What you have to do:
Without the pictures, set down every record below exactly as it reads.

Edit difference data

-- -- --

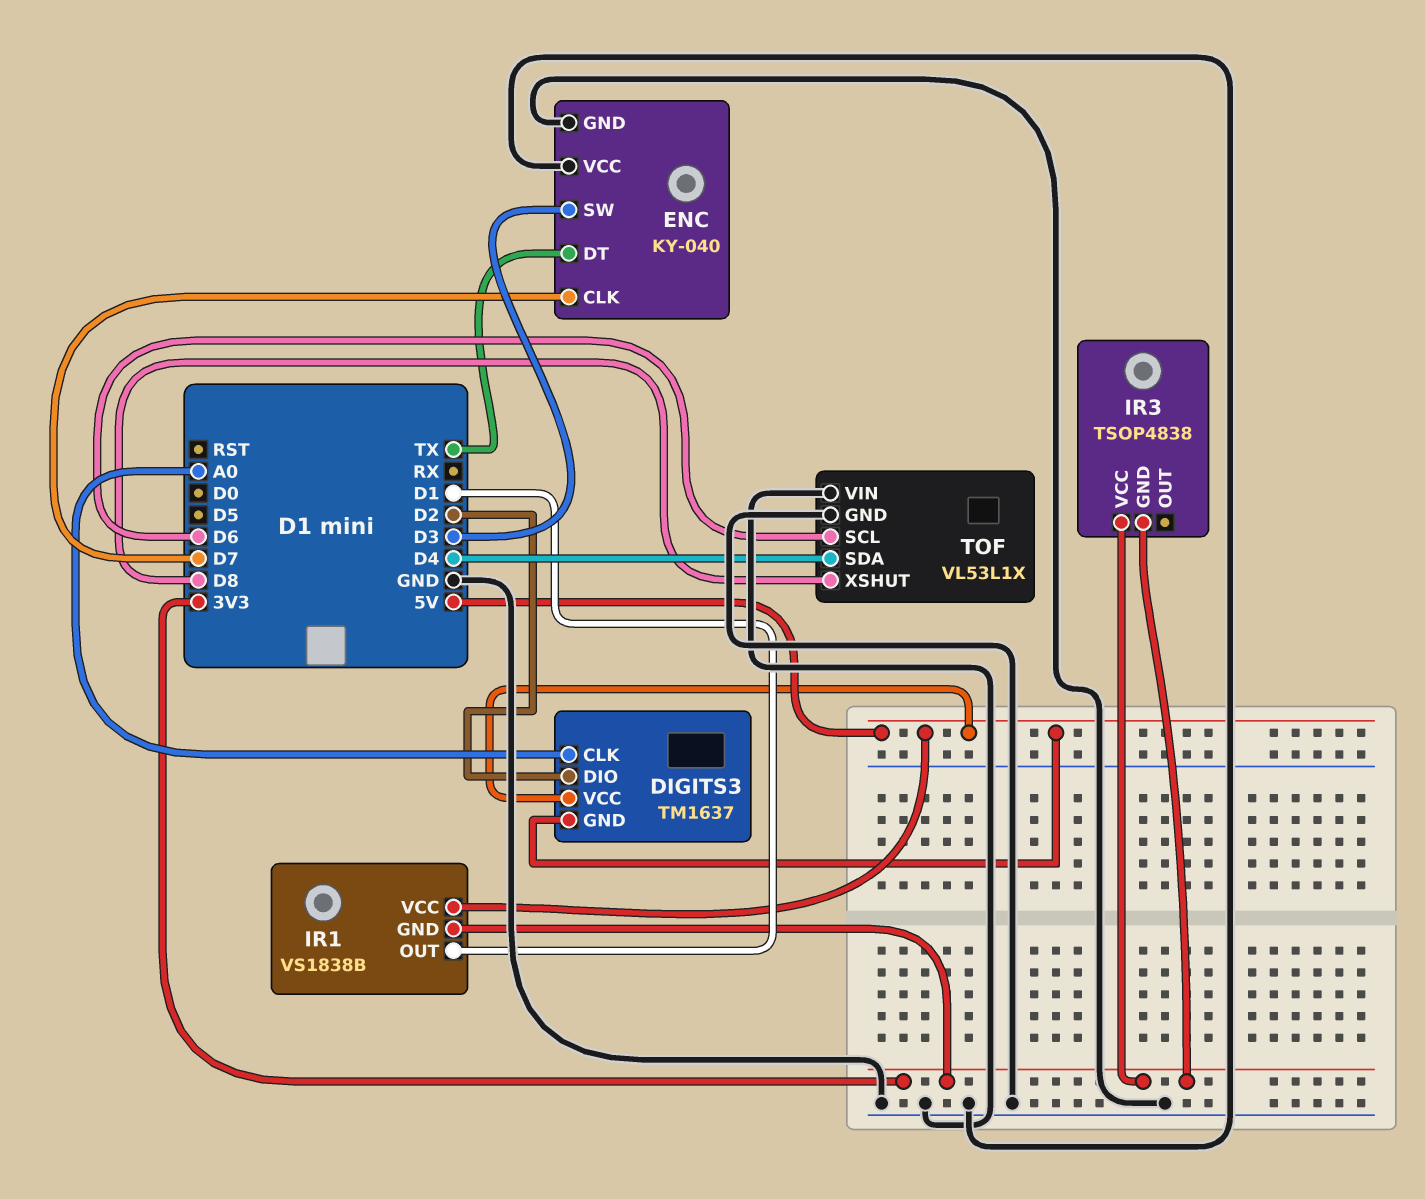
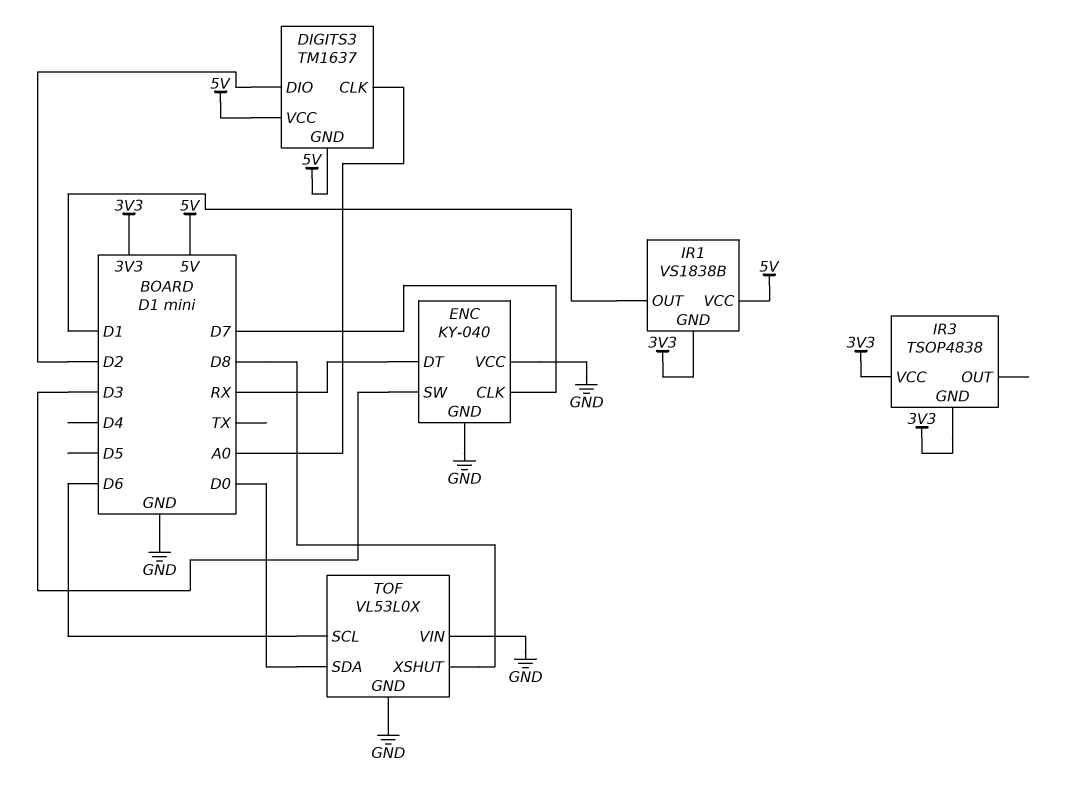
ENC pin DT: TX -> RX
TOF: VL53L1X -> VL53L0X
TOF pin SDA: D4 -> D0

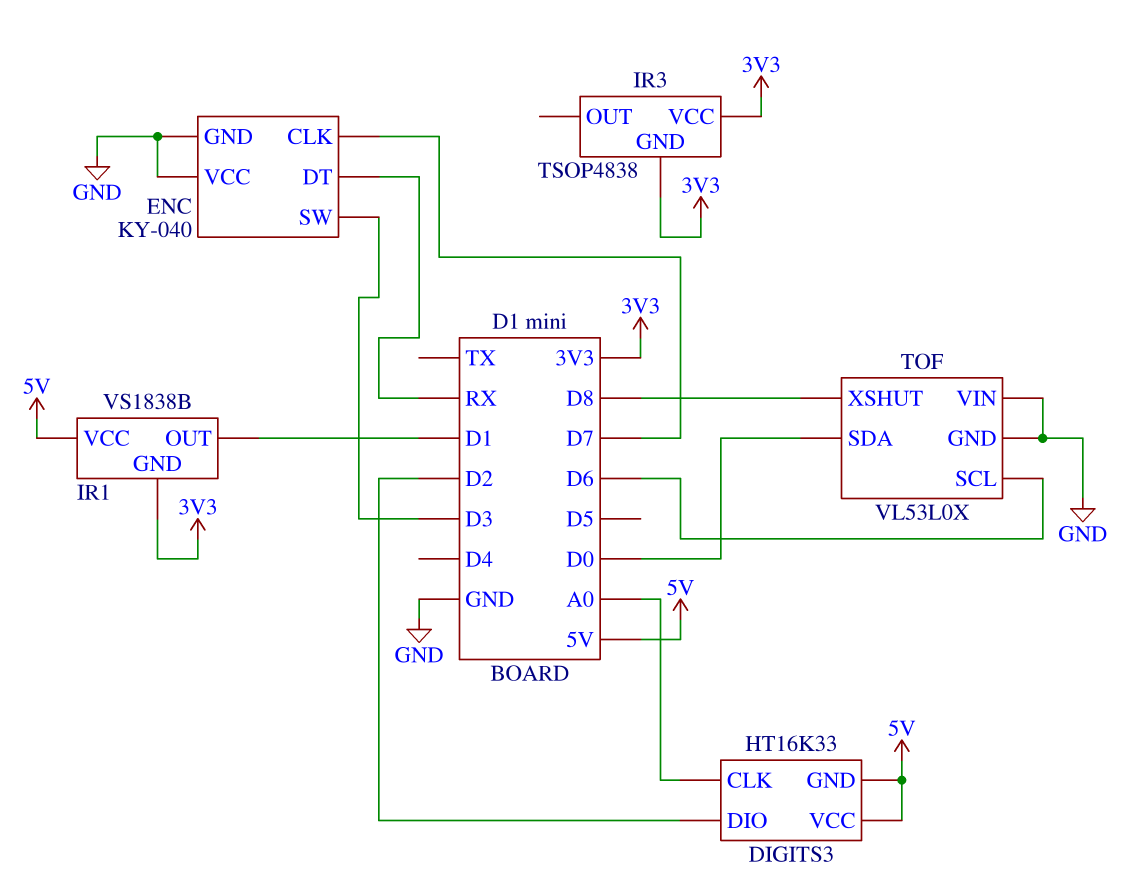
DIGITS3: TM1637 -> HT16K33

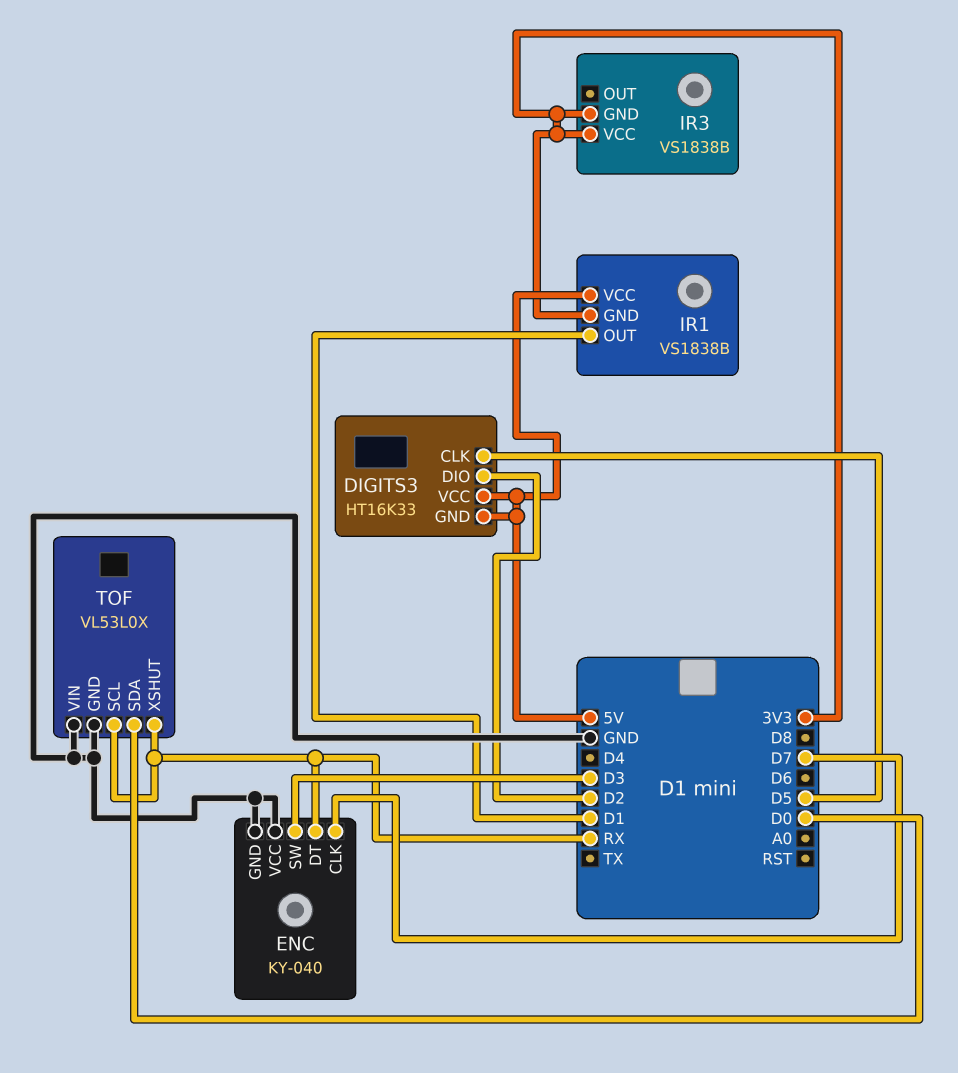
DIGITS3 pin CLK: A0 -> D5
IR3: TSOP4838 -> VS1838B
TOF pin SCL: D6 -> RX
TOF pin XSHUT: D8 -> RX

-- -- --

Final answer:
ENC pin DT: TX -> RX
TOF: VL53L1X -> VL53L0X
TOF pin SDA: D4 -> D0

DIGITS3: TM1637 -> HT16K33

DIGITS3 pin CLK: A0 -> D5
IR3: TSOP4838 -> VS1838B
TOF pin SCL: D6 -> RX
TOF pin XSHUT: D8 -> RX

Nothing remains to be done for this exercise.